_TASK BRIEF:_ Below are the records. Retype exactly the lines between the lines holding "D2: schottky 1N5817" and "V2: AC 6V (GND, MIC) -> AC 10mV (GND, MIC)", inclusive.

Change listing data:
+++

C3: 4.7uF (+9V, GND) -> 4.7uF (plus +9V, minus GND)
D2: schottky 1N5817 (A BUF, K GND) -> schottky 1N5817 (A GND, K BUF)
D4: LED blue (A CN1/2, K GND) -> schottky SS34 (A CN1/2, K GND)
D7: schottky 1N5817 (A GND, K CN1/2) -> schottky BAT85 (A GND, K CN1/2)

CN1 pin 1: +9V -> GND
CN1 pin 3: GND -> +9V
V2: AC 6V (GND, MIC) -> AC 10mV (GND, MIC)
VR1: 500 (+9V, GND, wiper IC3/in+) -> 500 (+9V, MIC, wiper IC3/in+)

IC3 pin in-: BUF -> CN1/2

+++

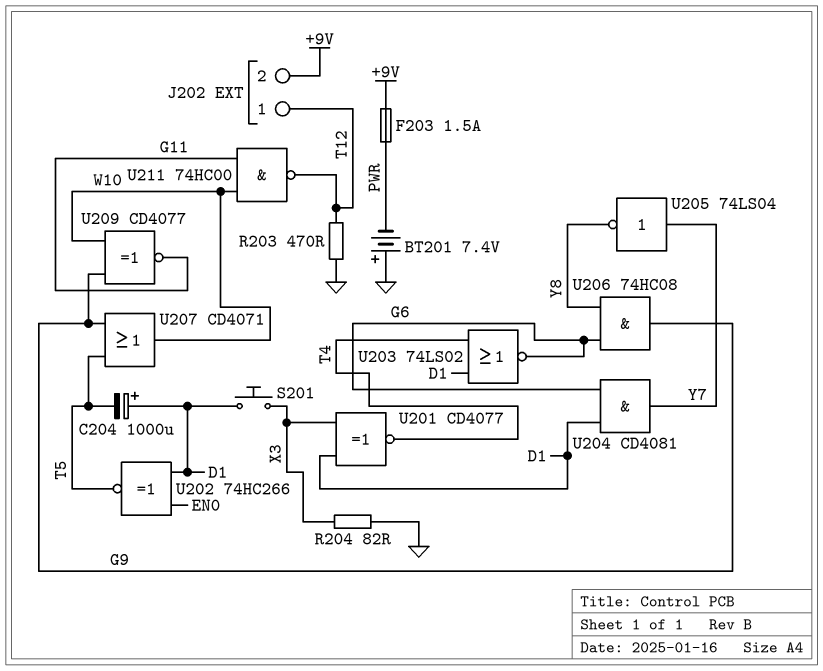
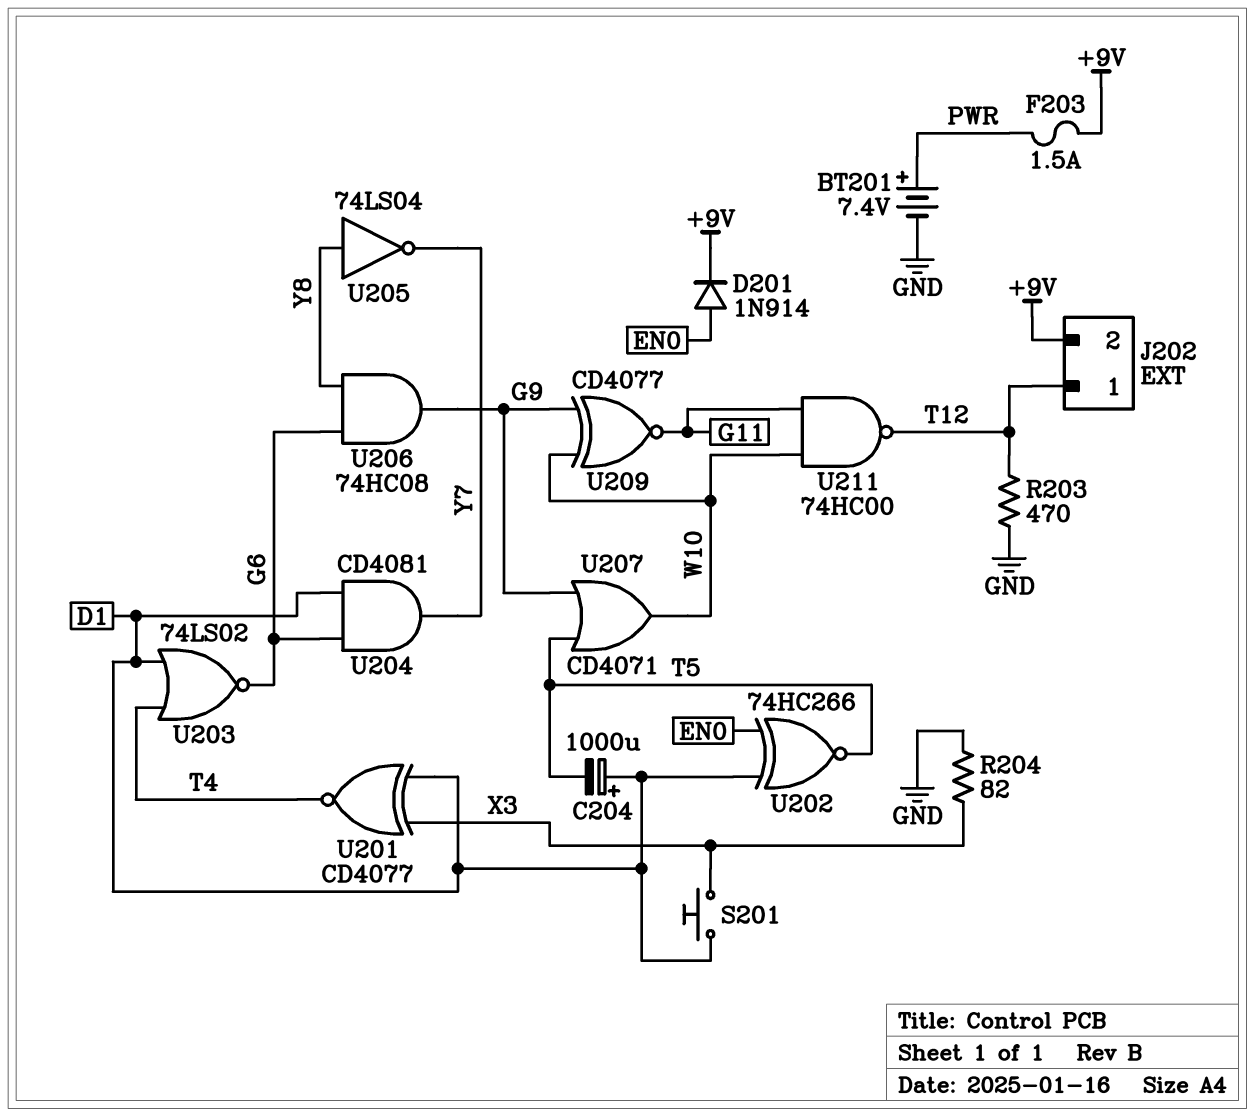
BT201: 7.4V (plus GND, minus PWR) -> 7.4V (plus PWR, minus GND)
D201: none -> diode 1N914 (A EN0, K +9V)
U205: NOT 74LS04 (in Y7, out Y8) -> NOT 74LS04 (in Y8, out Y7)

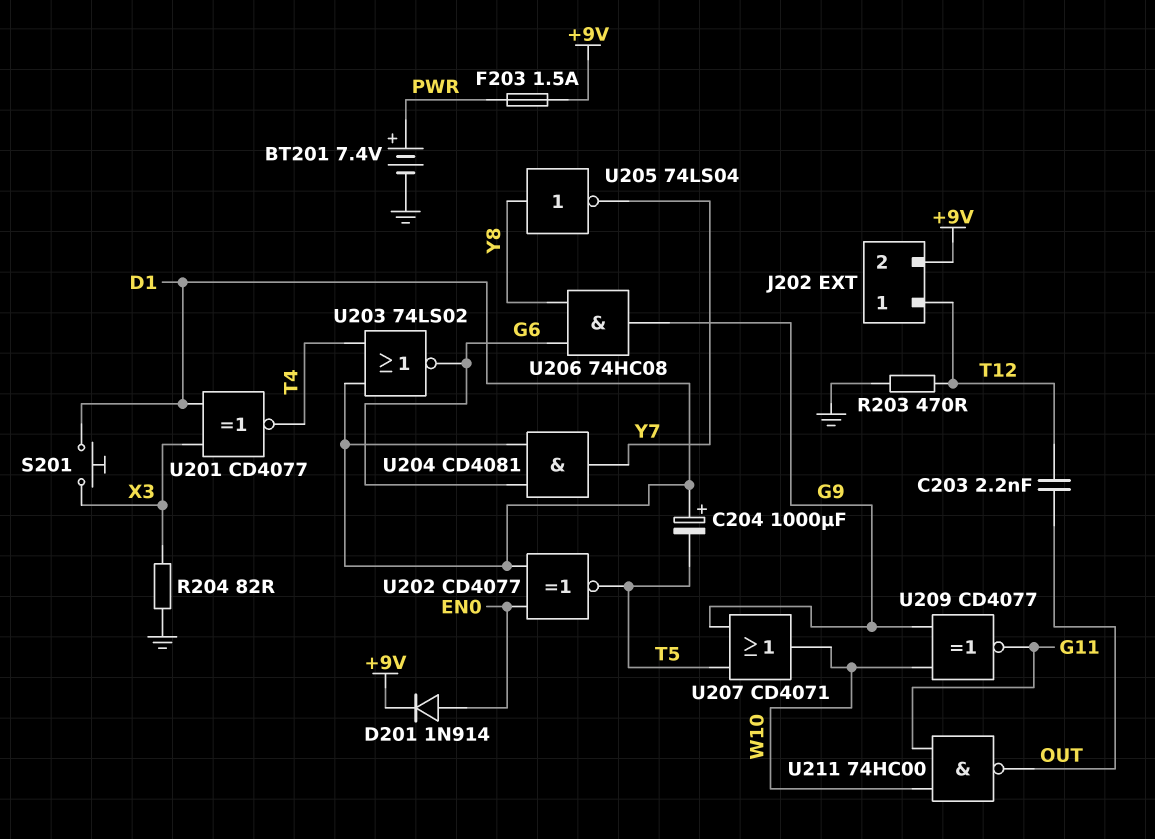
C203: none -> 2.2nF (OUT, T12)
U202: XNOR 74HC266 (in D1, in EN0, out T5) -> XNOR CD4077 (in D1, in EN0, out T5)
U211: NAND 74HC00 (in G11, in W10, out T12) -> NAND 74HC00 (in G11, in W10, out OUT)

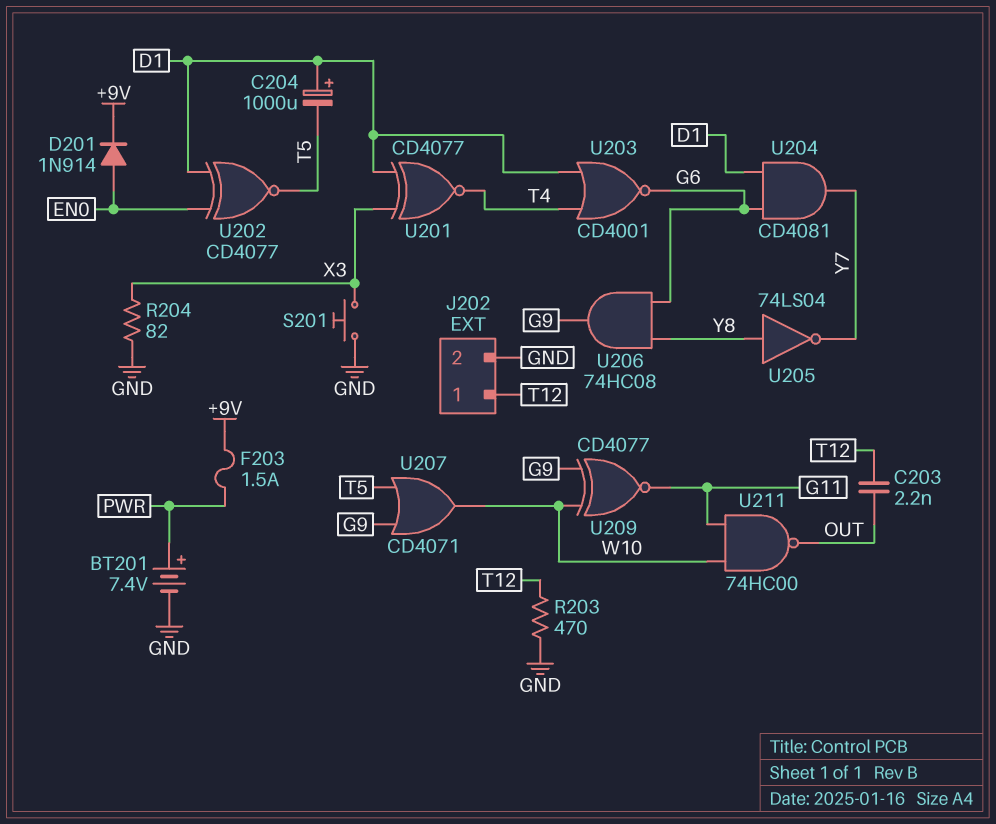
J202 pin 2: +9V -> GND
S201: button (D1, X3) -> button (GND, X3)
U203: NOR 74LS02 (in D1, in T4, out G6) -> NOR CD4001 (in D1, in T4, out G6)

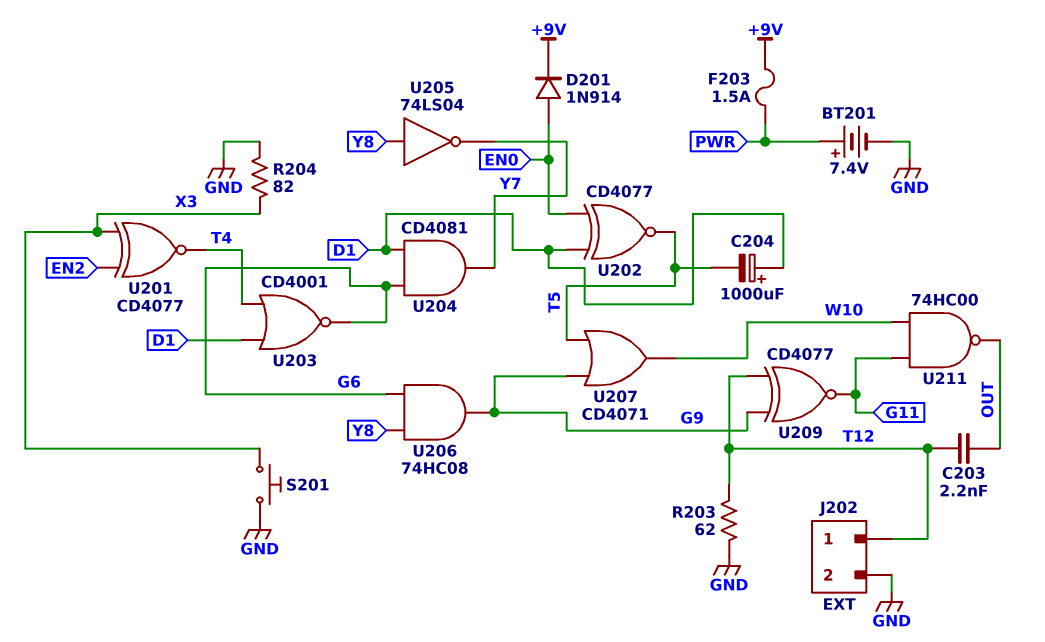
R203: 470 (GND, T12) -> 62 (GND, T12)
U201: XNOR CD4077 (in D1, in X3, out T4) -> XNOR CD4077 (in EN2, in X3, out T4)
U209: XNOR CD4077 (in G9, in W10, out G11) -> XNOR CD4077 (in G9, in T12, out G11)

+++

_RESULT FOR THIS TASK:_
D2: schottky 1N5817 (A BUF, K GND) -> schottky 1N5817 (A GND, K BUF)
D4: LED blue (A CN1/2, K GND) -> schottky SS34 (A CN1/2, K GND)
D7: schottky 1N5817 (A GND, K CN1/2) -> schottky BAT85 (A GND, K CN1/2)

CN1 pin 1: +9V -> GND
CN1 pin 3: GND -> +9V
V2: AC 6V (GND, MIC) -> AC 10mV (GND, MIC)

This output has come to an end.